#### Task goal
Wherever a picture appears in the listing, leave it out, and copy the rest exactly.

····················

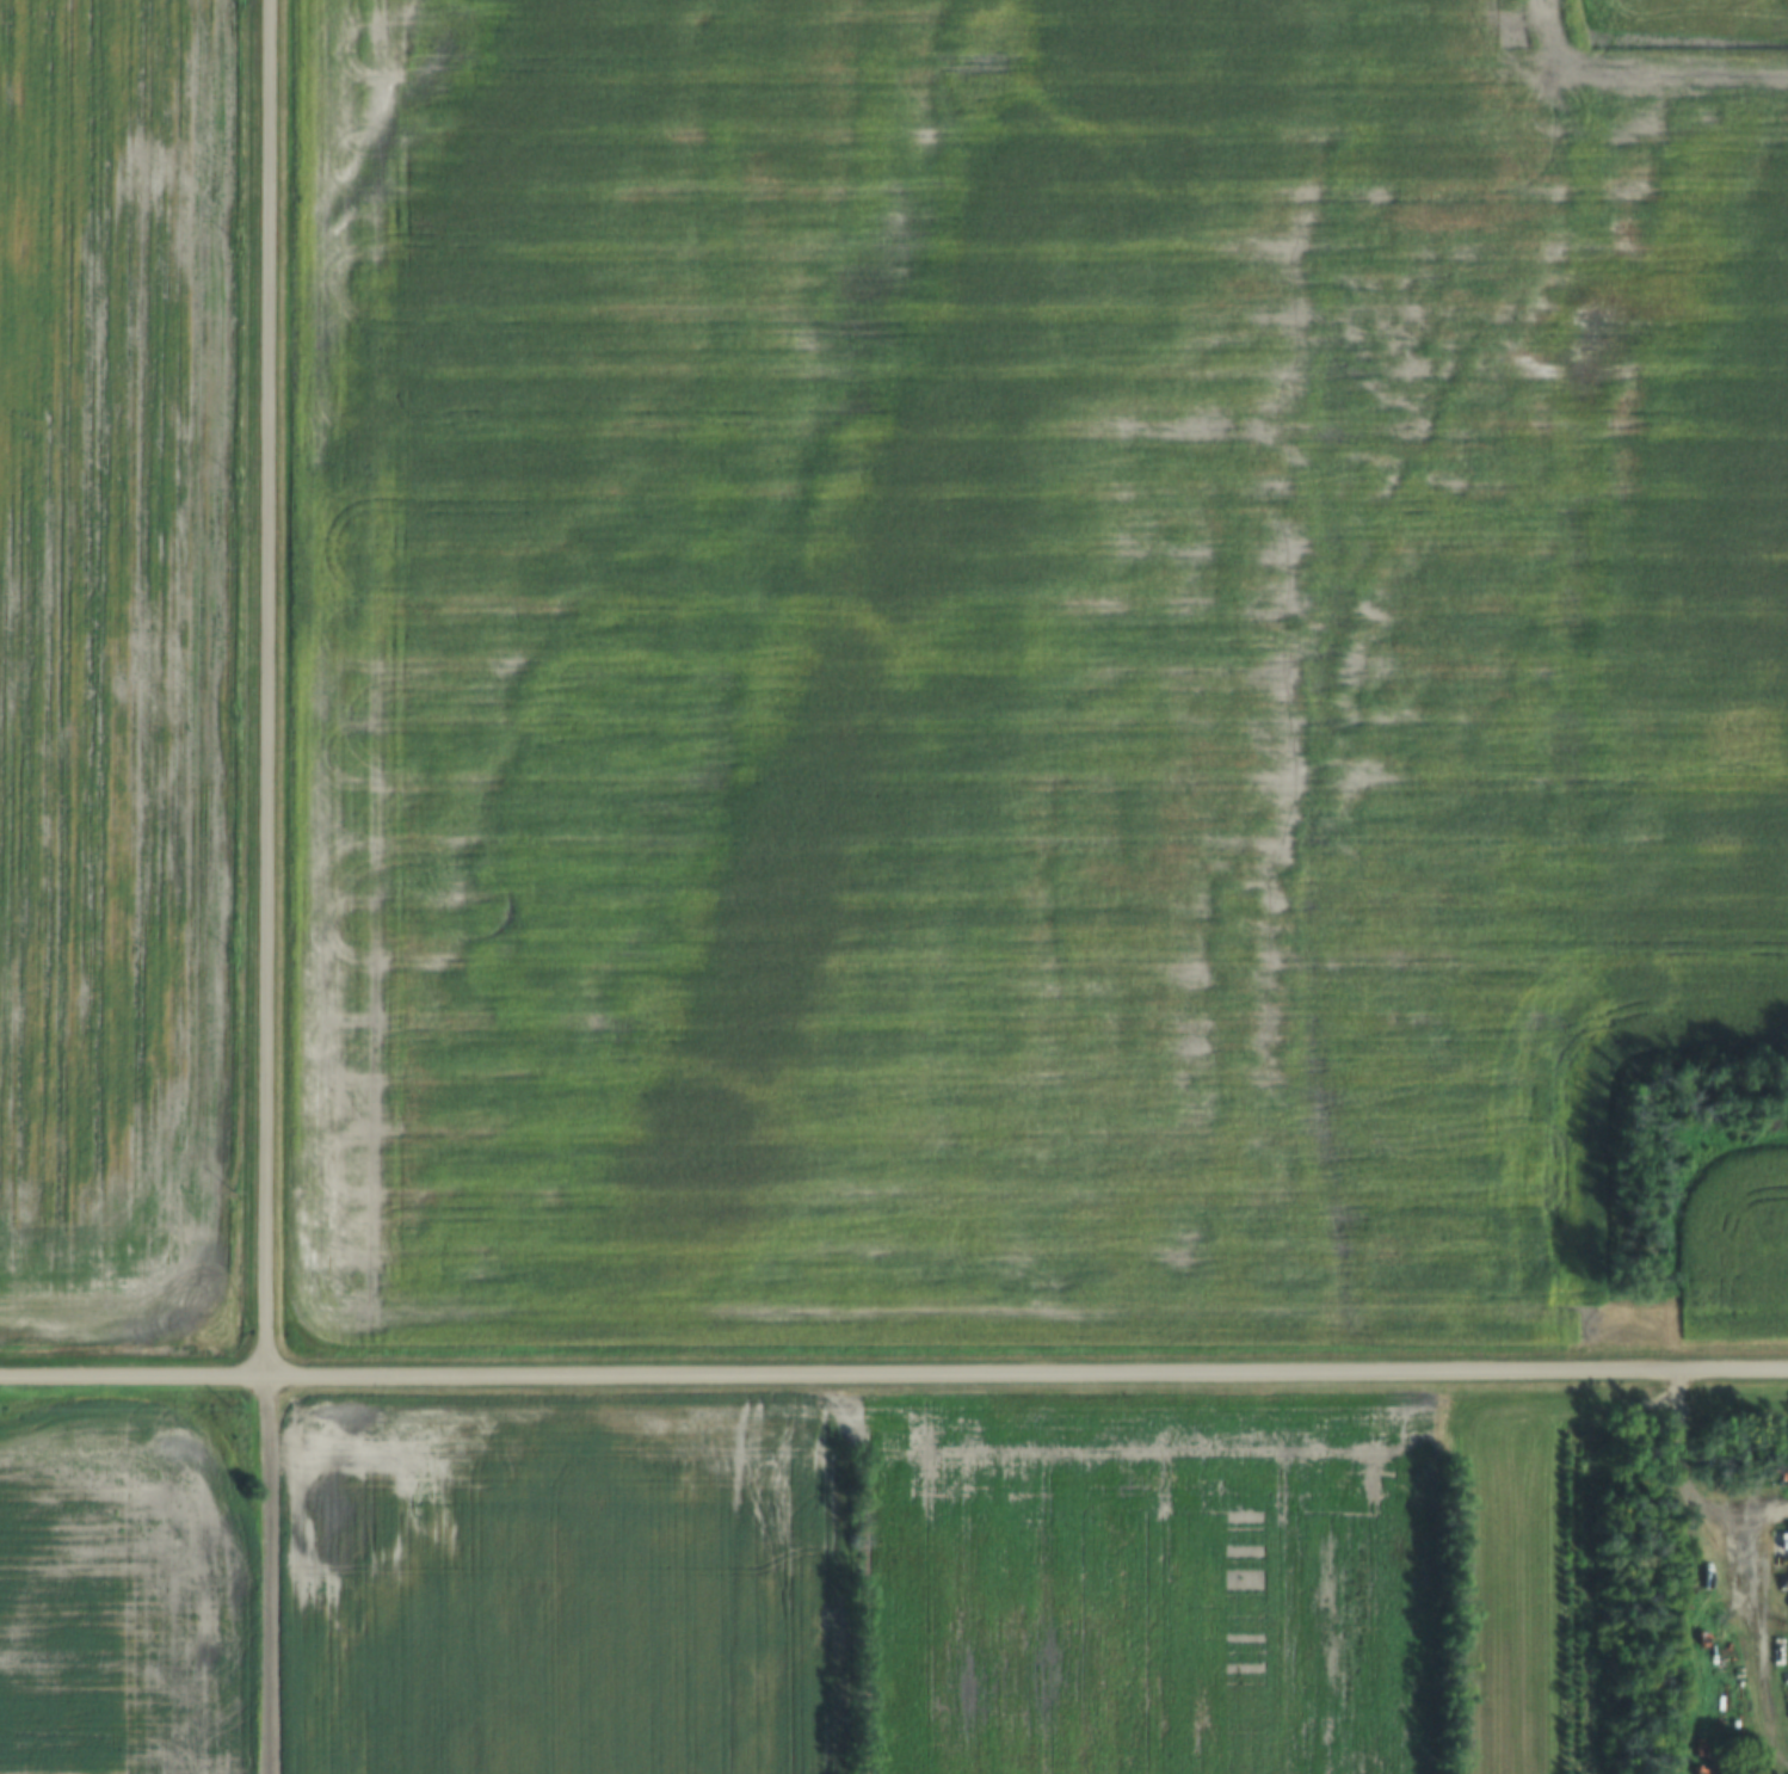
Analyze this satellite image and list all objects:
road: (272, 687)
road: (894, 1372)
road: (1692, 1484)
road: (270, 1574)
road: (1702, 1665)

····················

#### Result of the task
Analyze this satellite image and list all objects:
road: (272, 687)
road: (894, 1372)
road: (1692, 1484)
road: (270, 1574)
road: (1702, 1665)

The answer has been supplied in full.